▸ **YOUR OBJECTIVE**: Restate word for word the lines of the data below, from the first through the one that has "C4: 100nF (+15V, JACK) -> 100nF (+15V, GND)".

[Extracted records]
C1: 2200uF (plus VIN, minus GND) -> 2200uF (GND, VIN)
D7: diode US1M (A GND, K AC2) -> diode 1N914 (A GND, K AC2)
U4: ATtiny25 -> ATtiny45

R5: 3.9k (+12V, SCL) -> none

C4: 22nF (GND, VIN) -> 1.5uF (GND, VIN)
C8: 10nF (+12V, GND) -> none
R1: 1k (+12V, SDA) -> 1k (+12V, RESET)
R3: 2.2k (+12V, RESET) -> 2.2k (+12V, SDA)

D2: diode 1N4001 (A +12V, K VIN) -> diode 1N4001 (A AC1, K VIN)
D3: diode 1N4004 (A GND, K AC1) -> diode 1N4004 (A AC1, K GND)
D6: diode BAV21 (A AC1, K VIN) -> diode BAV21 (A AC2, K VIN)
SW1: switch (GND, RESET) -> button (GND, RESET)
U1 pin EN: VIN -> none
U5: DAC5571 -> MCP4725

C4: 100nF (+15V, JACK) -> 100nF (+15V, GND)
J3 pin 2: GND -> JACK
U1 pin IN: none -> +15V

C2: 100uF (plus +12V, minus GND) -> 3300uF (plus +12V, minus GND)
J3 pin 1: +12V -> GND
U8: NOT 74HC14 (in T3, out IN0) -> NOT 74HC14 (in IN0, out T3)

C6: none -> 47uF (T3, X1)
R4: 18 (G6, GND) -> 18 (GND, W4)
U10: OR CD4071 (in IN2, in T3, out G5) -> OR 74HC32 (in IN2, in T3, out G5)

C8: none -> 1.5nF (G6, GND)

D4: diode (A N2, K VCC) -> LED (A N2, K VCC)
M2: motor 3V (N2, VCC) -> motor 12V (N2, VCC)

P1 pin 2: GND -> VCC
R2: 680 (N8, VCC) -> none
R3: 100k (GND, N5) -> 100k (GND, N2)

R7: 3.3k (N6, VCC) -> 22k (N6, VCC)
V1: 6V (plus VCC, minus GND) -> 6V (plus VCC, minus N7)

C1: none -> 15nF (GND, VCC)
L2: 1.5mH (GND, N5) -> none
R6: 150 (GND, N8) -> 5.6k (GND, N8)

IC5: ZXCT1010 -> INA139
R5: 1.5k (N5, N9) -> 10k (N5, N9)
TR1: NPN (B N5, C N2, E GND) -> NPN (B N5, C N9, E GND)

▸ **TASK RESULT**:
C1: 2200uF (plus VIN, minus GND) -> 2200uF (GND, VIN)
D7: diode US1M (A GND, K AC2) -> diode 1N914 (A GND, K AC2)
U4: ATtiny25 -> ATtiny45

R5: 3.9k (+12V, SCL) -> none

C4: 22nF (GND, VIN) -> 1.5uF (GND, VIN)
C8: 10nF (+12V, GND) -> none
R1: 1k (+12V, SDA) -> 1k (+12V, RESET)
R3: 2.2k (+12V, RESET) -> 2.2k (+12V, SDA)

D2: diode 1N4001 (A +12V, K VIN) -> diode 1N4001 (A AC1, K VIN)
D3: diode 1N4004 (A GND, K AC1) -> diode 1N4004 (A AC1, K GND)
D6: diode BAV21 (A AC1, K VIN) -> diode BAV21 (A AC2, K VIN)
SW1: switch (GND, RESET) -> button (GND, RESET)
U1 pin EN: VIN -> none
U5: DAC5571 -> MCP4725

C4: 100nF (+15V, JACK) -> 100nF (+15V, GND)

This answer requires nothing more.